> Given data:
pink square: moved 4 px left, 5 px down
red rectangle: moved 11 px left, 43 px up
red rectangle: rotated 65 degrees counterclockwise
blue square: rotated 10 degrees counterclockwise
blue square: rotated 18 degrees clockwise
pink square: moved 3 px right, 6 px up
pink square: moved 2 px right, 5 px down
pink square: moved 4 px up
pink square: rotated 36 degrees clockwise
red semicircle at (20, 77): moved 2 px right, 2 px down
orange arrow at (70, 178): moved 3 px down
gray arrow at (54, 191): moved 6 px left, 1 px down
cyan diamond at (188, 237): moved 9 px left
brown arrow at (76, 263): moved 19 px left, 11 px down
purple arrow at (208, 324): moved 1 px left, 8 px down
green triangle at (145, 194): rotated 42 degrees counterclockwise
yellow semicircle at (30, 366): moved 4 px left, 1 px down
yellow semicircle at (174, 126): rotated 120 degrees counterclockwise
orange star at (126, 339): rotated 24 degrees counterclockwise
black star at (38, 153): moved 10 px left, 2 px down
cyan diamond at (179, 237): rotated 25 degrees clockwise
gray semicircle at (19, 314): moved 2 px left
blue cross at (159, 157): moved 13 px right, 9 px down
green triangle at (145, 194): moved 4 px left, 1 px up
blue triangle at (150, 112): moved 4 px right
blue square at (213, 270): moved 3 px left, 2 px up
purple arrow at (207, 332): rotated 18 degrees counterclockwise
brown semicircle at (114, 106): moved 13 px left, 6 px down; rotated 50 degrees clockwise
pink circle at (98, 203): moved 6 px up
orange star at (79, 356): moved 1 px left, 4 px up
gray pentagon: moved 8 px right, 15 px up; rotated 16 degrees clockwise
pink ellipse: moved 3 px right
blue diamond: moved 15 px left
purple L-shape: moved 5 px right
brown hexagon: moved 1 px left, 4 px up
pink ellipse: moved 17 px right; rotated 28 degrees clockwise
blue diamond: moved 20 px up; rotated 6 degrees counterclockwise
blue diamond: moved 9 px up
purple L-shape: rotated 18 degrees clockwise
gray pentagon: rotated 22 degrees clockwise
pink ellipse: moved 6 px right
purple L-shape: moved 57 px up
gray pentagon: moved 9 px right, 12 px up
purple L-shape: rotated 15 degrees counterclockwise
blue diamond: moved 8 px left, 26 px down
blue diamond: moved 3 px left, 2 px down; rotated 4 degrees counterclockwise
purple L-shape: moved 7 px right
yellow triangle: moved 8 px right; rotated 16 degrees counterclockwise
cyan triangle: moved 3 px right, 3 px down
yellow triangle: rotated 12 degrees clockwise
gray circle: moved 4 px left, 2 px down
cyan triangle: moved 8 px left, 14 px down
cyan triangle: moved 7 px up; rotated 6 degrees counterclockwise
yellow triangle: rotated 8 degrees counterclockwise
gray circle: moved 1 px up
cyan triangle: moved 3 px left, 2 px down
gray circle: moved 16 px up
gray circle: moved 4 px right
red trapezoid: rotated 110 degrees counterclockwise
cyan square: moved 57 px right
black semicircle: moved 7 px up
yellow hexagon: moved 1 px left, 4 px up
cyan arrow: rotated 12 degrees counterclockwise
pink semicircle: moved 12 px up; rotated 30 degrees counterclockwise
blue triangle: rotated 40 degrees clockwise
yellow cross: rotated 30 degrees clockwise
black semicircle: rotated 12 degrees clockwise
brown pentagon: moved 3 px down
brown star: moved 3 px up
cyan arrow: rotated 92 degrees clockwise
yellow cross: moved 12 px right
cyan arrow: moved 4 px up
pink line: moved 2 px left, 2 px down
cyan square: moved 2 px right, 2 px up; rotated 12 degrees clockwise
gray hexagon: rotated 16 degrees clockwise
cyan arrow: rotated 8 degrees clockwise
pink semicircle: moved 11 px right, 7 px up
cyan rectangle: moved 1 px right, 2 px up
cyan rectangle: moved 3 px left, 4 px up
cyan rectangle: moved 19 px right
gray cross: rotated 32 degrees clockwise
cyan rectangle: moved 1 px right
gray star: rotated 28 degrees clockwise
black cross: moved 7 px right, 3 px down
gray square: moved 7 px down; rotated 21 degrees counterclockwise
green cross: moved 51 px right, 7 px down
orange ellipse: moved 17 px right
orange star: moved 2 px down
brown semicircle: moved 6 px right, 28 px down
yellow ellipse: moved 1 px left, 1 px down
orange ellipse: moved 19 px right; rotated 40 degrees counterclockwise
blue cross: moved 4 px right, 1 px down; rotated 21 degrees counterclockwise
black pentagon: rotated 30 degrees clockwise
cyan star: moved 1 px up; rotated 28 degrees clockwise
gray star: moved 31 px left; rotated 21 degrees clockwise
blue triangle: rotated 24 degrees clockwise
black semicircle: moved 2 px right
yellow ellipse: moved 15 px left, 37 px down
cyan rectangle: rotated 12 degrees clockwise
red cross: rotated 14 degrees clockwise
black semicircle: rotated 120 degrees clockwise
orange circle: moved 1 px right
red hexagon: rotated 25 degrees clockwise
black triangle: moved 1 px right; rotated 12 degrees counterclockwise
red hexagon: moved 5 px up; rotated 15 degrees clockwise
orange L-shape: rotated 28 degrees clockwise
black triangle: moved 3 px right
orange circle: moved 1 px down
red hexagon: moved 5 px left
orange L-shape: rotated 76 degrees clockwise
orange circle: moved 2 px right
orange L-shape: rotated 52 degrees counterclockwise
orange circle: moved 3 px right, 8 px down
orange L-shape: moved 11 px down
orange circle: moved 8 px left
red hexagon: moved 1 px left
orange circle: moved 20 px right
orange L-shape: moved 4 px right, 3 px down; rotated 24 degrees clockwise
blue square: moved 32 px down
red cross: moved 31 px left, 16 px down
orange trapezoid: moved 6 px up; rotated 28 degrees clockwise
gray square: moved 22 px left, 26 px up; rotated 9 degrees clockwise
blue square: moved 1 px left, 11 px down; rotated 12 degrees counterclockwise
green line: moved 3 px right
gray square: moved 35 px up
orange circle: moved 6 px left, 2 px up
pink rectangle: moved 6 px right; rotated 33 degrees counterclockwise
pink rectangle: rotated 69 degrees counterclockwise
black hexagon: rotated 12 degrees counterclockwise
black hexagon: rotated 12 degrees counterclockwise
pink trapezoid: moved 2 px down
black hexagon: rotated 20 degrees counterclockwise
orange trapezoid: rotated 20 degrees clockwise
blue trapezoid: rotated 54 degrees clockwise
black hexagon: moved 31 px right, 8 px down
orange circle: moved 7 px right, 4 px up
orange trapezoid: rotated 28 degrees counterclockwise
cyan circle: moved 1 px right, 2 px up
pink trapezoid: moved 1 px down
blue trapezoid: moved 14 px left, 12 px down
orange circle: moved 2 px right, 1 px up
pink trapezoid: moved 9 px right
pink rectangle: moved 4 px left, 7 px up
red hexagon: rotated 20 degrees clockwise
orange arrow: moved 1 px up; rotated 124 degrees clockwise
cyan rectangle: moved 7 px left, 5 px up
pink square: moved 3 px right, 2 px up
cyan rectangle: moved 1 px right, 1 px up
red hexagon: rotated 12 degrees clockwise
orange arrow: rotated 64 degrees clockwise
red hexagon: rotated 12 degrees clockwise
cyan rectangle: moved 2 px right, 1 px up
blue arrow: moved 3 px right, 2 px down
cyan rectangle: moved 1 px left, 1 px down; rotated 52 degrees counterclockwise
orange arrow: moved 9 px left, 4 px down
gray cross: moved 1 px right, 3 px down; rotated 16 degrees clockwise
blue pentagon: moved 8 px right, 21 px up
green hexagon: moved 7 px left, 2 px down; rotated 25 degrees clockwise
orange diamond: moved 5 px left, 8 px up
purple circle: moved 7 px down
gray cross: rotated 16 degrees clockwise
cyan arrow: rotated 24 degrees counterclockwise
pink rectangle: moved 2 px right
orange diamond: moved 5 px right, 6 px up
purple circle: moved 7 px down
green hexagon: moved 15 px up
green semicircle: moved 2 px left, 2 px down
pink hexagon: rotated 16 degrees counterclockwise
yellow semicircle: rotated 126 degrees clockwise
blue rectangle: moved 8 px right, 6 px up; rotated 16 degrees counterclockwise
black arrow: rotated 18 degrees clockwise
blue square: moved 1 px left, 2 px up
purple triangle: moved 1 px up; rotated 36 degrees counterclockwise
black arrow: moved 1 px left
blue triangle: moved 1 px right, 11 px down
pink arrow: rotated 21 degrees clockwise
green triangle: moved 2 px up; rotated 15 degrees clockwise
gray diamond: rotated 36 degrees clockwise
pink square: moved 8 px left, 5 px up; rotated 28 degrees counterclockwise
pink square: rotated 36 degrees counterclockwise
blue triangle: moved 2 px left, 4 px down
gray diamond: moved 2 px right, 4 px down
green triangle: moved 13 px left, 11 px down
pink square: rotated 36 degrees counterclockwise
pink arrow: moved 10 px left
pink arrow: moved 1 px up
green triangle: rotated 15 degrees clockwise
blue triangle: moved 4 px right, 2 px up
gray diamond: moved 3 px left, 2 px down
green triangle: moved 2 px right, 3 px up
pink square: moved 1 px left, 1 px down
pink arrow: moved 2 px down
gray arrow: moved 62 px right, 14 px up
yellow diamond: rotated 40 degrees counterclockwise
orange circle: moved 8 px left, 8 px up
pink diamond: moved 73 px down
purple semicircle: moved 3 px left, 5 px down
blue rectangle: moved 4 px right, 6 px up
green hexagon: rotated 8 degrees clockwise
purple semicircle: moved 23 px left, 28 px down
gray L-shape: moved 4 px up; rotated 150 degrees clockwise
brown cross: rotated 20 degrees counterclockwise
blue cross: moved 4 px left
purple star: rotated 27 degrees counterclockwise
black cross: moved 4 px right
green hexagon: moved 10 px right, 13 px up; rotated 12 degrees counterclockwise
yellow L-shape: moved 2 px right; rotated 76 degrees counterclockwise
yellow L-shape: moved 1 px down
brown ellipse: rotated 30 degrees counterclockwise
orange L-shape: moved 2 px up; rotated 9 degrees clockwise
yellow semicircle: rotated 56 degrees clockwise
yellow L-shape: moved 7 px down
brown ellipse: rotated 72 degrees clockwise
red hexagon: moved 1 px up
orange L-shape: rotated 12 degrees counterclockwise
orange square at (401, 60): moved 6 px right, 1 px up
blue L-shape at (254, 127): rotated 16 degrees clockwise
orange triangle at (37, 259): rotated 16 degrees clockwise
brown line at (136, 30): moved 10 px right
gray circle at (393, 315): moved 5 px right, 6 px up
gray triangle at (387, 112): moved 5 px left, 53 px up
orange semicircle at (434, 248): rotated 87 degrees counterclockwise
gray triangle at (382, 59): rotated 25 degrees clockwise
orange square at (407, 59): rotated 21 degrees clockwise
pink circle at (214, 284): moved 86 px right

> Task details: In the material, from its first line through the line containing "purple arrow at (207, 332): rotated", inclusive, replace "pink square" with "magenta square" and reproduce those lines with everything else unchanged.

> Written answer:
magenta square: moved 4 px left, 5 px down
red rectangle: moved 11 px left, 43 px up
red rectangle: rotated 65 degrees counterclockwise
blue square: rotated 10 degrees counterclockwise
blue square: rotated 18 degrees clockwise
magenta square: moved 3 px right, 6 px up
magenta square: moved 2 px right, 5 px down
magenta square: moved 4 px up
magenta square: rotated 36 degrees clockwise
red semicircle at (20, 77): moved 2 px right, 2 px down
orange arrow at (70, 178): moved 3 px down
gray arrow at (54, 191): moved 6 px left, 1 px down
cyan diamond at (188, 237): moved 9 px left
brown arrow at (76, 263): moved 19 px left, 11 px down
purple arrow at (208, 324): moved 1 px left, 8 px down
green triangle at (145, 194): rotated 42 degrees counterclockwise
yellow semicircle at (30, 366): moved 4 px left, 1 px down
yellow semicircle at (174, 126): rotated 120 degrees counterclockwise
orange star at (126, 339): rotated 24 degrees counterclockwise
black star at (38, 153): moved 10 px left, 2 px down
cyan diamond at (179, 237): rotated 25 degrees clockwise
gray semicircle at (19, 314): moved 2 px left
blue cross at (159, 157): moved 13 px right, 9 px down
green triangle at (145, 194): moved 4 px left, 1 px up
blue triangle at (150, 112): moved 4 px right
blue square at (213, 270): moved 3 px left, 2 px up
purple arrow at (207, 332): rotated 18 degrees counterclockwise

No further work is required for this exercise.